■ Assignment
Which lines in the records below contain the word "brown"? Return each of them.

■ Records shown
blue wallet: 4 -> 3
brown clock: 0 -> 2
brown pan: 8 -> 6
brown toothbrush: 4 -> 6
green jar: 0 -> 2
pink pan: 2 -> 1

==

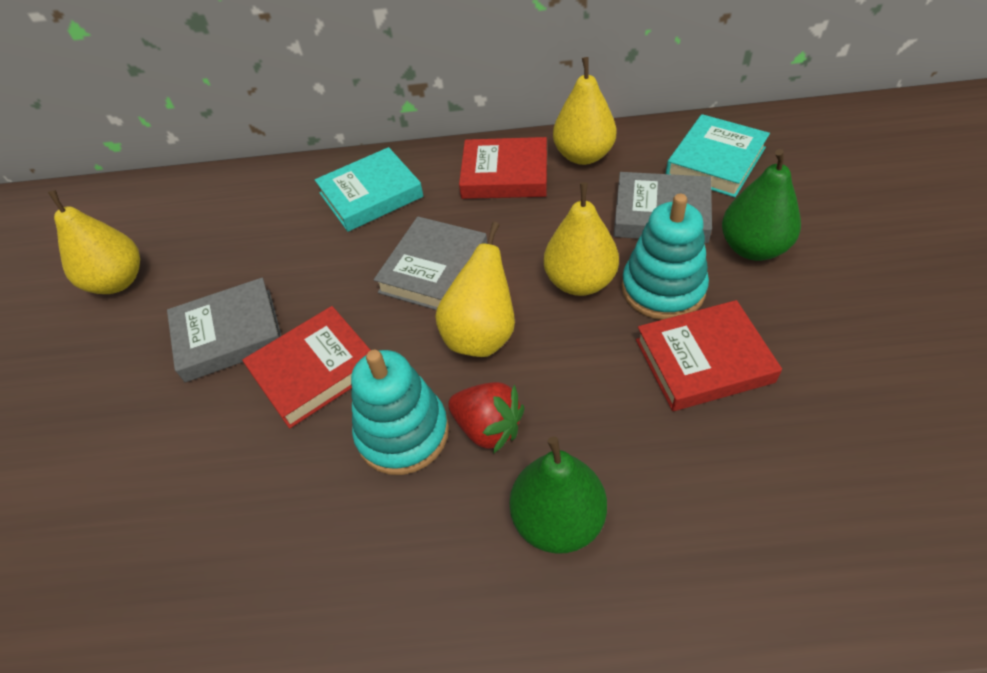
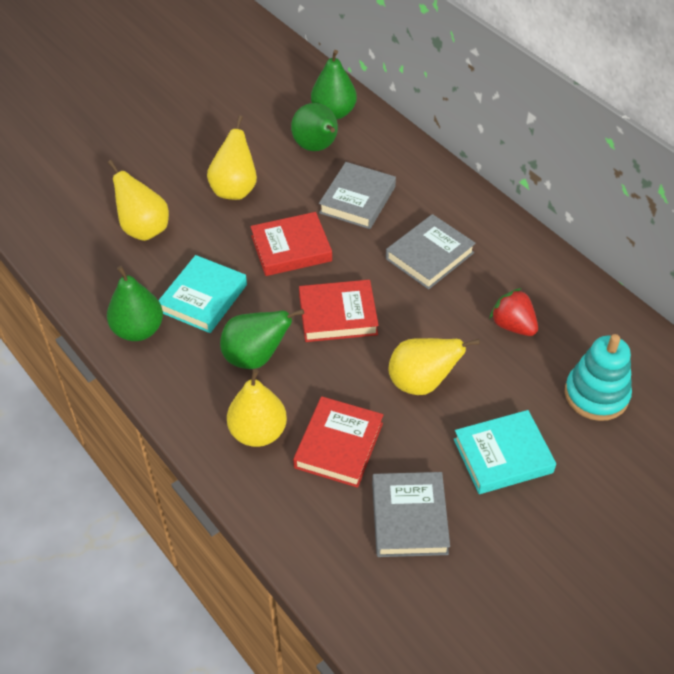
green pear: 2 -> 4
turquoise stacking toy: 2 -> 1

■ Response to the task
brown clock: 0 -> 2
brown pan: 8 -> 6
brown toothbrush: 4 -> 6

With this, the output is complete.